*** Opening of Given records ***
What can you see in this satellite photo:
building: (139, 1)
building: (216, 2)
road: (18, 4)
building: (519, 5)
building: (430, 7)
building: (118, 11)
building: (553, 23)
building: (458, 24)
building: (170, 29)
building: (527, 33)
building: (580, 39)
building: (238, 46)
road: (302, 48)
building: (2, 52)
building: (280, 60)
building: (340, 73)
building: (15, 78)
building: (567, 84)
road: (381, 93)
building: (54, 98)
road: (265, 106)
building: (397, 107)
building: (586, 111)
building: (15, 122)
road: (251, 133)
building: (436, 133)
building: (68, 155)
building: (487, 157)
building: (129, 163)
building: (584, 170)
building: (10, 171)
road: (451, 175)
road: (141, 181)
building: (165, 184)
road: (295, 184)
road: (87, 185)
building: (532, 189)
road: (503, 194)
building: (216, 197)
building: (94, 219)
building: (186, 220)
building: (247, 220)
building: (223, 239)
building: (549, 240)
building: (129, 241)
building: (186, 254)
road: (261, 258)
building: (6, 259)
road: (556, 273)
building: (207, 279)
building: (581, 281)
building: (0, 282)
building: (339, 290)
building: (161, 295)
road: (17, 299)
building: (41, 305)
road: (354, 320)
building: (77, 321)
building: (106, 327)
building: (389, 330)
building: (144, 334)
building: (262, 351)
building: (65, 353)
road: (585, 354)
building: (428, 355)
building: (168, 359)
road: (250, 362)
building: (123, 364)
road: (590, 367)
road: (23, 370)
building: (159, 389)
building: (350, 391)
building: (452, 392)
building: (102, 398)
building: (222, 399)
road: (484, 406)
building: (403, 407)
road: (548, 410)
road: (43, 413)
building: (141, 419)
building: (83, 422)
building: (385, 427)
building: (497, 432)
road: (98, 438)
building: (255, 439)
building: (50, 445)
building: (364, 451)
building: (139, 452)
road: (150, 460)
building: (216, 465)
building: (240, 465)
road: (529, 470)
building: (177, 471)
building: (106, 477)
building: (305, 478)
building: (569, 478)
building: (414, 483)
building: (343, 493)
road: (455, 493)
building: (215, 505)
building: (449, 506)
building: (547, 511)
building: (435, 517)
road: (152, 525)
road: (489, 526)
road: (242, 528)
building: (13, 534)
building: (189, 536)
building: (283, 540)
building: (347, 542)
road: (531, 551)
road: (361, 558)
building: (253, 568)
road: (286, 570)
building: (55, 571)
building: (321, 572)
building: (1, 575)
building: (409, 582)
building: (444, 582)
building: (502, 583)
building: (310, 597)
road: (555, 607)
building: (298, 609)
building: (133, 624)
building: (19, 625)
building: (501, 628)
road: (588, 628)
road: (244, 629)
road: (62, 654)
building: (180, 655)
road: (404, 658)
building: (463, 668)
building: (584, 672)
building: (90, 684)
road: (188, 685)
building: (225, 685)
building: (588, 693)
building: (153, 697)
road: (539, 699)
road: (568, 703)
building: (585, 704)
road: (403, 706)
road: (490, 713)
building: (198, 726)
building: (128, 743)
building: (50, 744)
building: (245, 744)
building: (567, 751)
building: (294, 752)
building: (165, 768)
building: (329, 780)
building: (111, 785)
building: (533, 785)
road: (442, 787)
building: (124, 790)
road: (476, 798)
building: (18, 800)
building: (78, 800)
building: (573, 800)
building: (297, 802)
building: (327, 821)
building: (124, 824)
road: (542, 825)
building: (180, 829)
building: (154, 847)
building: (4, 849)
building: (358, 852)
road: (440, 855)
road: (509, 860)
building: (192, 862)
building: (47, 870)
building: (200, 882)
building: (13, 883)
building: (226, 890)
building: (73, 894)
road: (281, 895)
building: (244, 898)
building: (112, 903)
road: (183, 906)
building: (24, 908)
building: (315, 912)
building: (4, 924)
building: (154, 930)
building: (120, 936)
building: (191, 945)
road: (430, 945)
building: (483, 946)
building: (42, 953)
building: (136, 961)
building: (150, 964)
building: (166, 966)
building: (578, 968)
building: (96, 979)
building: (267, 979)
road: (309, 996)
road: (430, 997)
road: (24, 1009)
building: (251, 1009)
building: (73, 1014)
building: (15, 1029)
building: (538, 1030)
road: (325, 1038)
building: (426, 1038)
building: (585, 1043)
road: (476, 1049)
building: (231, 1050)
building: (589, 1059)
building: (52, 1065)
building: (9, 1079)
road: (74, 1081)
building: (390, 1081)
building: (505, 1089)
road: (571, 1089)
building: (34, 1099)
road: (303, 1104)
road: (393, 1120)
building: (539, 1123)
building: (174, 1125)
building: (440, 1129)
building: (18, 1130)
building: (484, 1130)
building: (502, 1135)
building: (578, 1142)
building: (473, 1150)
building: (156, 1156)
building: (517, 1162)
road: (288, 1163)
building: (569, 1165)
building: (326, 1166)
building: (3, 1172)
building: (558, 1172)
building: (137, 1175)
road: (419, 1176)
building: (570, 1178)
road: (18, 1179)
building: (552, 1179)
*** Close of Given records ***
Instructions for the task | Repeat the material above in full so that each line matches the original exactly.

Your solution |
What can you see in this satellite photo:
building: (139, 1)
building: (216, 2)
road: (18, 4)
building: (519, 5)
building: (430, 7)
building: (118, 11)
building: (553, 23)
building: (458, 24)
building: (170, 29)
building: (527, 33)
building: (580, 39)
building: (238, 46)
road: (302, 48)
building: (2, 52)
building: (280, 60)
building: (340, 73)
building: (15, 78)
building: (567, 84)
road: (381, 93)
building: (54, 98)
road: (265, 106)
building: (397, 107)
building: (586, 111)
building: (15, 122)
road: (251, 133)
building: (436, 133)
building: (68, 155)
building: (487, 157)
building: (129, 163)
building: (584, 170)
building: (10, 171)
road: (451, 175)
road: (141, 181)
building: (165, 184)
road: (295, 184)
road: (87, 185)
building: (532, 189)
road: (503, 194)
building: (216, 197)
building: (94, 219)
building: (186, 220)
building: (247, 220)
building: (223, 239)
building: (549, 240)
building: (129, 241)
building: (186, 254)
road: (261, 258)
building: (6, 259)
road: (556, 273)
building: (207, 279)
building: (581, 281)
building: (0, 282)
building: (339, 290)
building: (161, 295)
road: (17, 299)
building: (41, 305)
road: (354, 320)
building: (77, 321)
building: (106, 327)
building: (389, 330)
building: (144, 334)
building: (262, 351)
building: (65, 353)
road: (585, 354)
building: (428, 355)
building: (168, 359)
road: (250, 362)
building: (123, 364)
road: (590, 367)
road: (23, 370)
building: (159, 389)
building: (350, 391)
building: (452, 392)
building: (102, 398)
building: (222, 399)
road: (484, 406)
building: (403, 407)
road: (548, 410)
road: (43, 413)
building: (141, 419)
building: (83, 422)
building: (385, 427)
building: (497, 432)
road: (98, 438)
building: (255, 439)
building: (50, 445)
building: (364, 451)
building: (139, 452)
road: (150, 460)
building: (216, 465)
building: (240, 465)
road: (529, 470)
building: (177, 471)
building: (106, 477)
building: (305, 478)
building: (569, 478)
building: (414, 483)
building: (343, 493)
road: (455, 493)
building: (215, 505)
building: (449, 506)
building: (547, 511)
building: (435, 517)
road: (152, 525)
road: (489, 526)
road: (242, 528)
building: (13, 534)
building: (189, 536)
building: (283, 540)
building: (347, 542)
road: (531, 551)
road: (361, 558)
building: (253, 568)
road: (286, 570)
building: (55, 571)
building: (321, 572)
building: (1, 575)
building: (409, 582)
building: (444, 582)
building: (502, 583)
building: (310, 597)
road: (555, 607)
building: (298, 609)
building: (133, 624)
building: (19, 625)
building: (501, 628)
road: (588, 628)
road: (244, 629)
road: (62, 654)
building: (180, 655)
road: (404, 658)
building: (463, 668)
building: (584, 672)
building: (90, 684)
road: (188, 685)
building: (225, 685)
building: (588, 693)
building: (153, 697)
road: (539, 699)
road: (568, 703)
building: (585, 704)
road: (403, 706)
road: (490, 713)
building: (198, 726)
building: (128, 743)
building: (50, 744)
building: (245, 744)
building: (567, 751)
building: (294, 752)
building: (165, 768)
building: (329, 780)
building: (111, 785)
building: (533, 785)
road: (442, 787)
building: (124, 790)
road: (476, 798)
building: (18, 800)
building: (78, 800)
building: (573, 800)
building: (297, 802)
building: (327, 821)
building: (124, 824)
road: (542, 825)
building: (180, 829)
building: (154, 847)
building: (4, 849)
building: (358, 852)
road: (440, 855)
road: (509, 860)
building: (192, 862)
building: (47, 870)
building: (200, 882)
building: (13, 883)
building: (226, 890)
building: (73, 894)
road: (281, 895)
building: (244, 898)
building: (112, 903)
road: (183, 906)
building: (24, 908)
building: (315, 912)
building: (4, 924)
building: (154, 930)
building: (120, 936)
building: (191, 945)
road: (430, 945)
building: (483, 946)
building: (42, 953)
building: (136, 961)
building: (150, 964)
building: (166, 966)
building: (578, 968)
building: (96, 979)
building: (267, 979)
road: (309, 996)
road: (430, 997)
road: (24, 1009)
building: (251, 1009)
building: (73, 1014)
building: (15, 1029)
building: (538, 1030)
road: (325, 1038)
building: (426, 1038)
building: (585, 1043)
road: (476, 1049)
building: (231, 1050)
building: (589, 1059)
building: (52, 1065)
building: (9, 1079)
road: (74, 1081)
building: (390, 1081)
building: (505, 1089)
road: (571, 1089)
building: (34, 1099)
road: (303, 1104)
road: (393, 1120)
building: (539, 1123)
building: (174, 1125)
building: (440, 1129)
building: (18, 1130)
building: (484, 1130)
building: (502, 1135)
building: (578, 1142)
building: (473, 1150)
building: (156, 1156)
building: (517, 1162)
road: (288, 1163)
building: (569, 1165)
building: (326, 1166)
building: (3, 1172)
building: (558, 1172)
building: (137, 1175)
road: (419, 1176)
building: (570, 1178)
road: (18, 1179)
building: (552, 1179)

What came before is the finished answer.